**Dataset records:**
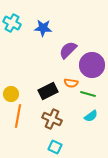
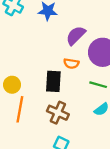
orange semicircle: (71, 83) -> (71, 63), moved
black rectangle: (48, 91) -> (53, 81), turned -60

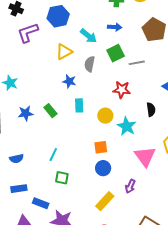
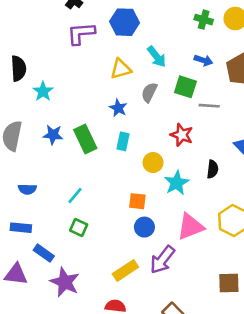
blue arrow: (115, 27) -> (203, 60), moved
green square: (116, 53) -> (185, 87), turned 30
green rectangle: (50, 111) -> (85, 139), size x1.5
pink triangle: (145, 156) -> (190, 227), turned 30
blue circle: (103, 168) -> (144, 227), moved
purple arrow: (130, 186) -> (162, 260), size x1.6

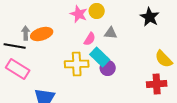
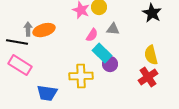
yellow semicircle: (164, 59) -> (151, 55), moved, turned 30
yellow cross: (77, 64) -> (81, 76), moved
red cross: (157, 84) -> (148, 77), moved, turned -30

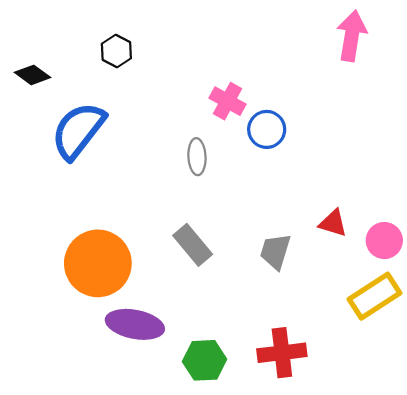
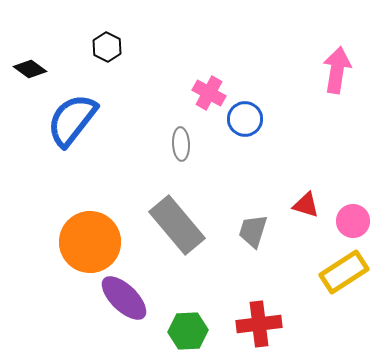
pink arrow: (352, 36) -> (337, 70), moved
gray rectangle: (193, 245) -> (177, 225), size x1.5
purple ellipse: (135, 324) -> (124, 298), turned 33

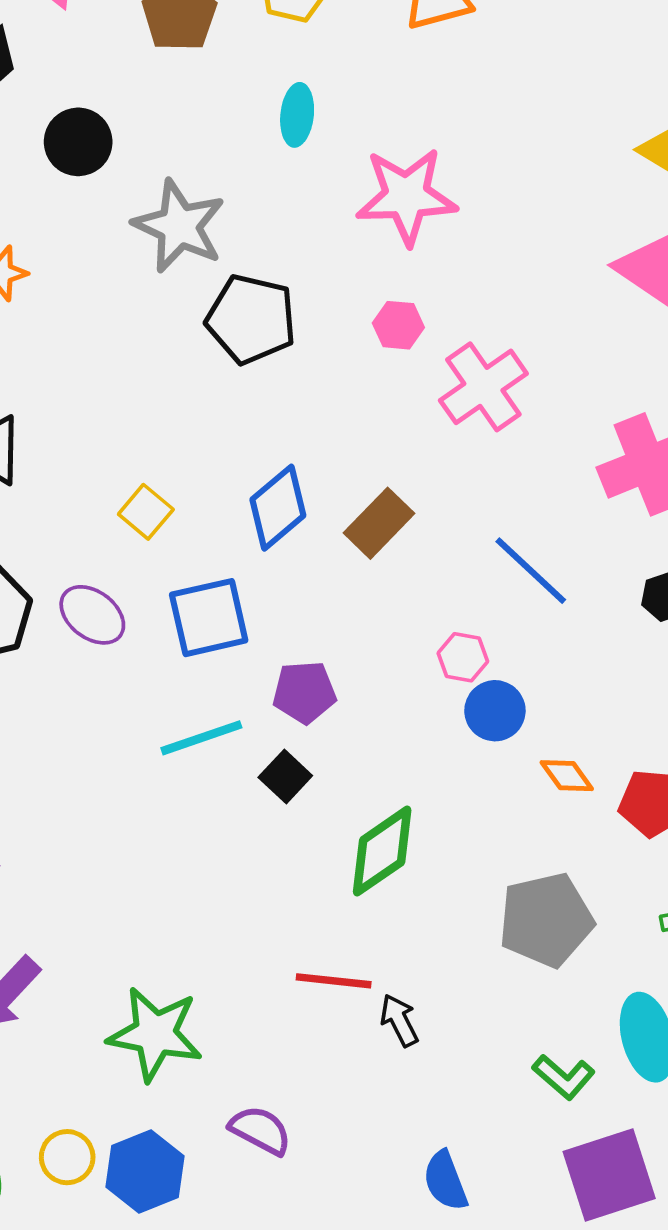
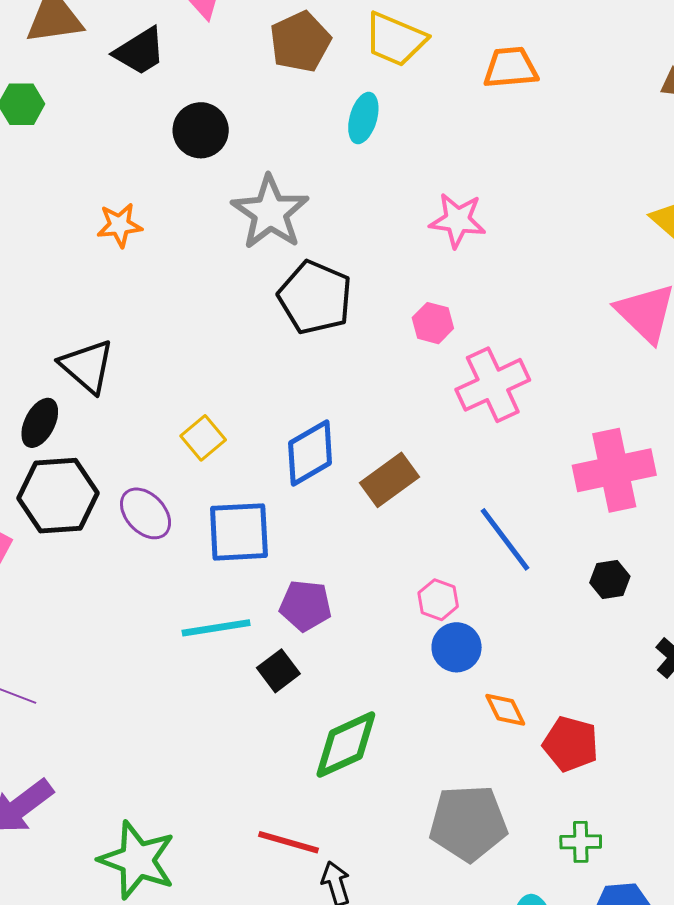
cyan ellipse: (297, 115) -> (363, 118), moved
pink star: (406, 196) -> (458, 220), size x0.7

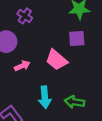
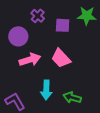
purple square: (77, 39) -> (63, 25), moved
pink arrow: (22, 66) -> (30, 60), size x1.5

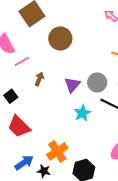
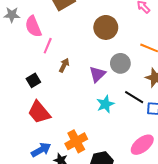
brown circle: (60, 39) -> (106, 27), moved
pink line: (22, 62) -> (48, 46), turned -42
gray circle: (97, 82) -> (120, 63), moved

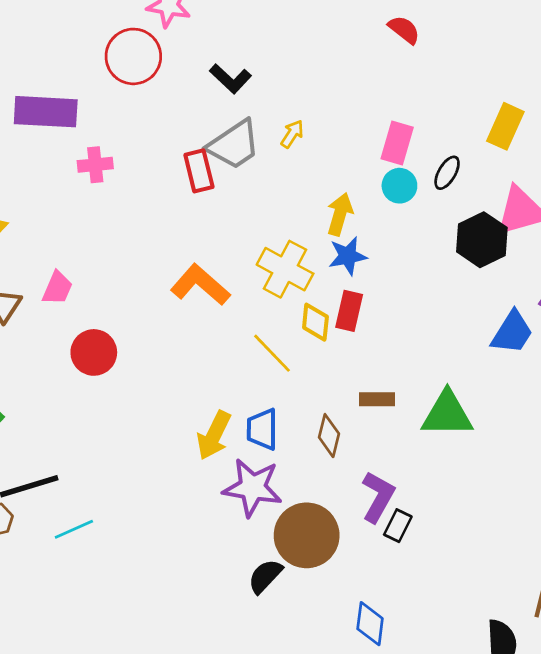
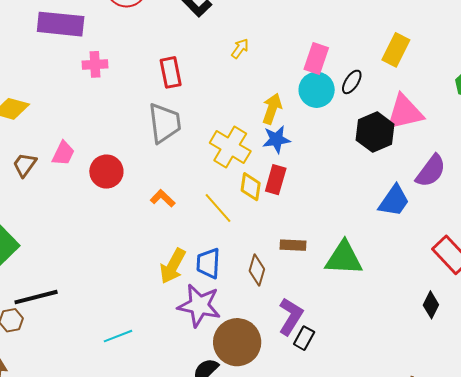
gray trapezoid: (234, 145) -> (165, 123), moved, turned -66
cyan circle: (399, 186) -> (317, 90), size x1.4
orange L-shape: (200, 285) -> (163, 198), moved, size x0.6
red circle: (94, 352) -> (106, 172), moved
cyan line: (74, 529) -> (118, 336), moved

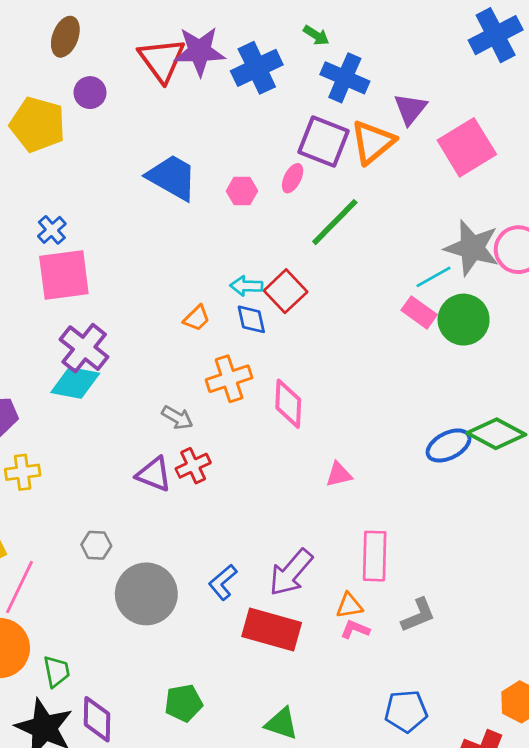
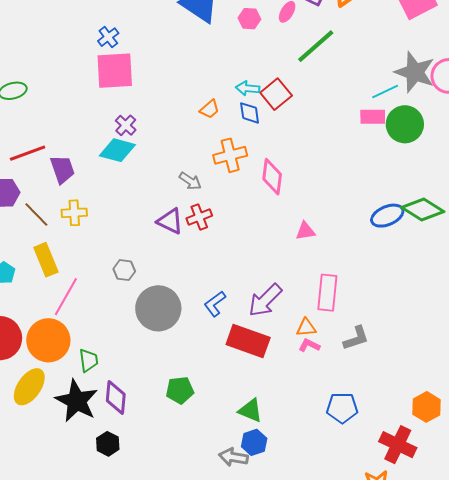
pink rectangle: (419, 312) -> (373, 117), turned -40
purple cross: (84, 348) -> (126, 125), size x0.6

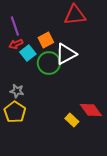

**Assigned task:**
Whenever the word "arrow" occurs in a line above, copy that line.

**Answer section:**
blue arrow: (115, 27) -> (203, 60), moved
purple arrow: (130, 186) -> (162, 260), size x1.6
pink arrow: (352, 36) -> (337, 70), moved
pink arrow: (22, 66) -> (30, 60), size x1.5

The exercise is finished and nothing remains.